╭──
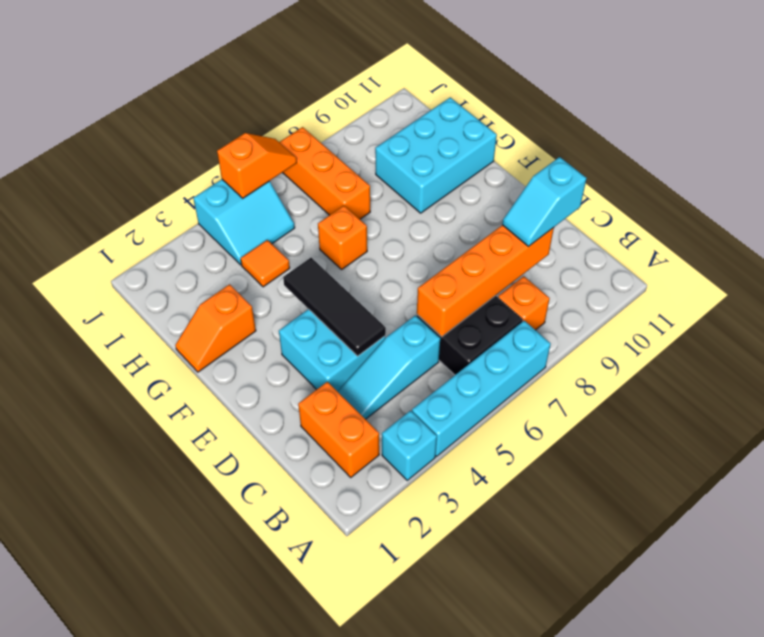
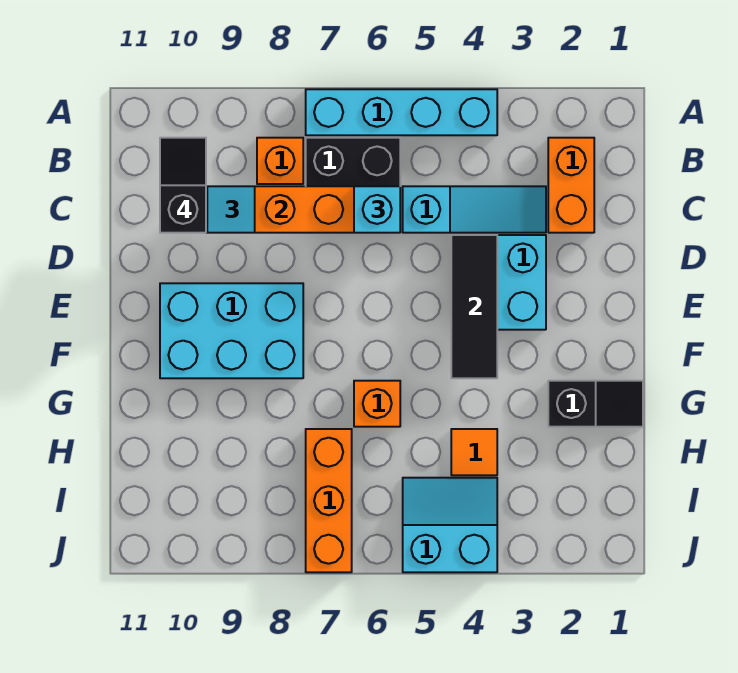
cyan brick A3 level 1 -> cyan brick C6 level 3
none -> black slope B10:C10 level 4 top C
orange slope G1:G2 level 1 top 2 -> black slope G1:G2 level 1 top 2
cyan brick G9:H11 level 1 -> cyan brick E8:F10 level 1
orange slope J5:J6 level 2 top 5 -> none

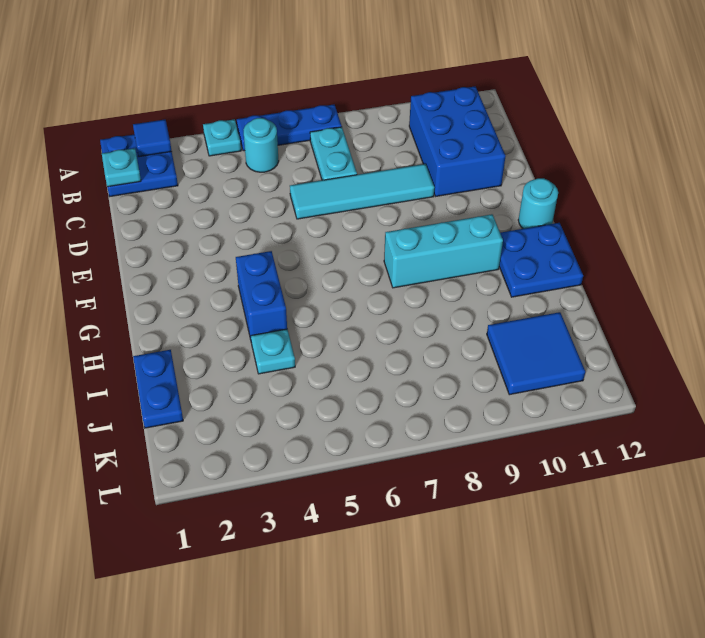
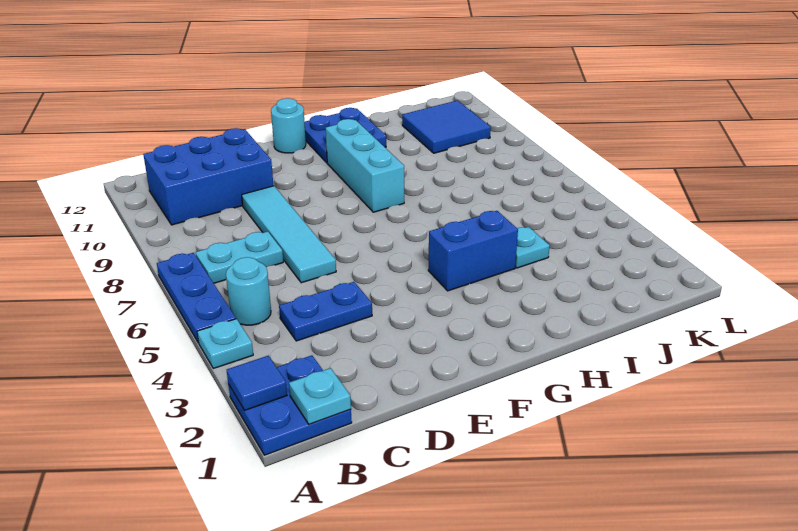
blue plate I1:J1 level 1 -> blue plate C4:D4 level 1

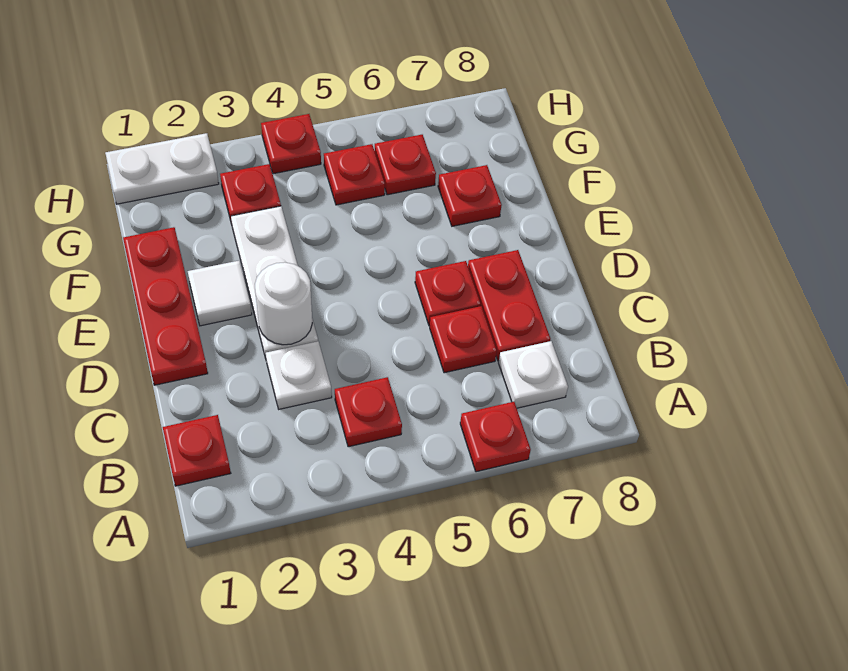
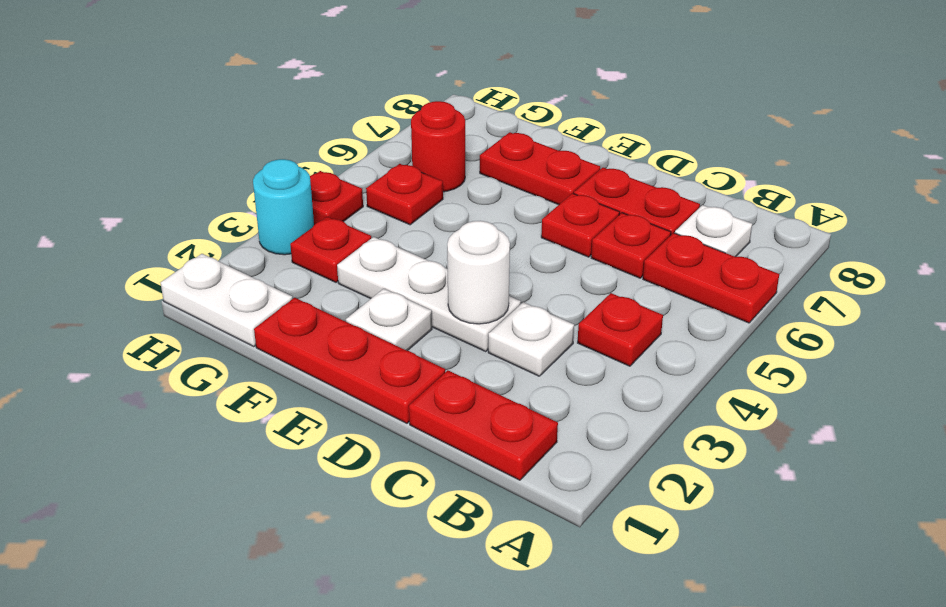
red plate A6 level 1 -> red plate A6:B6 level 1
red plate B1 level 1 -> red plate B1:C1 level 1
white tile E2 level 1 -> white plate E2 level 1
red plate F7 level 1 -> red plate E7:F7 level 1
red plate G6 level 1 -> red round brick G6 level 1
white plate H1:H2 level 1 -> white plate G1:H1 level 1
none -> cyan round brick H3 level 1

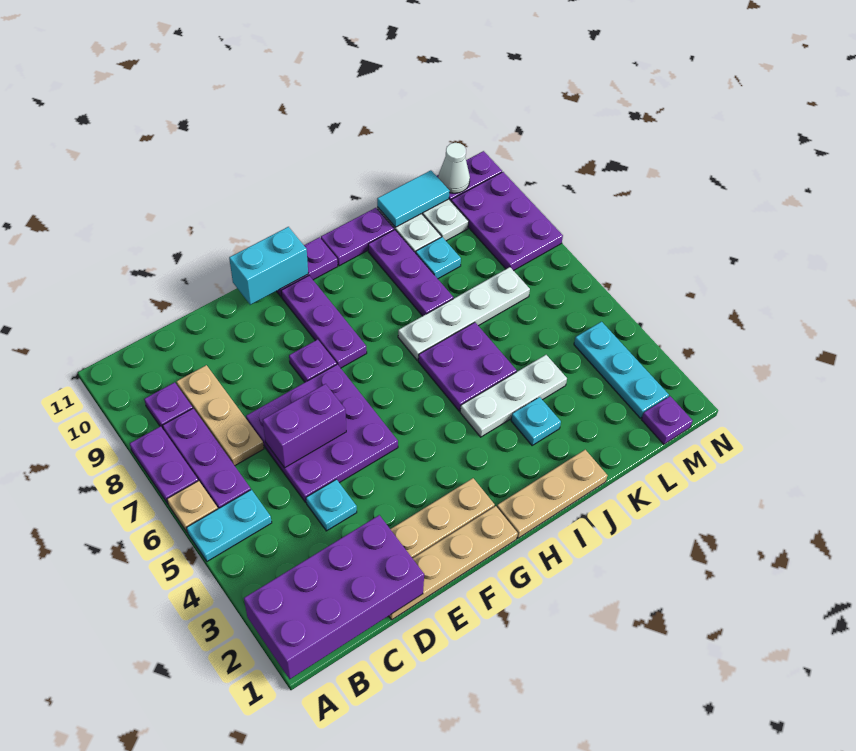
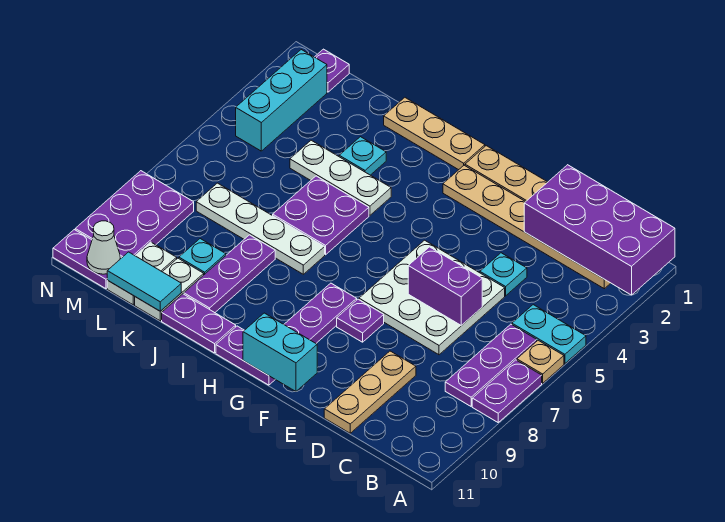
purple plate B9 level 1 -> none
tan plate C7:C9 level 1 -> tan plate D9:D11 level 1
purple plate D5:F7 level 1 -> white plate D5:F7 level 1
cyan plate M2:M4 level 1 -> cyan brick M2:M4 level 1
╰──
▶ **Task details**: Nothing should be printed except the lines from the one with "none -> black slope B10:C10 level 4 top C" through the last line of the listing above, both ends included; please drop the pictures.

▶ **Expected answer**:
none -> black slope B10:C10 level 4 top C
orange slope G1:G2 level 1 top 2 -> black slope G1:G2 level 1 top 2
cyan brick G9:H11 level 1 -> cyan brick E8:F10 level 1
orange slope J5:J6 level 2 top 5 -> none

blue plate I1:J1 level 1 -> blue plate C4:D4 level 1

red plate A6 level 1 -> red plate A6:B6 level 1
red plate B1 level 1 -> red plate B1:C1 level 1
white tile E2 level 1 -> white plate E2 level 1
red plate F7 level 1 -> red plate E7:F7 level 1
red plate G6 level 1 -> red round brick G6 level 1
white plate H1:H2 level 1 -> white plate G1:H1 level 1
none -> cyan round brick H3 level 1

purple plate B9 level 1 -> none
tan plate C7:C9 level 1 -> tan plate D9:D11 level 1
purple plate D5:F7 level 1 -> white plate D5:F7 level 1
cyan plate M2:M4 level 1 -> cyan brick M2:M4 level 1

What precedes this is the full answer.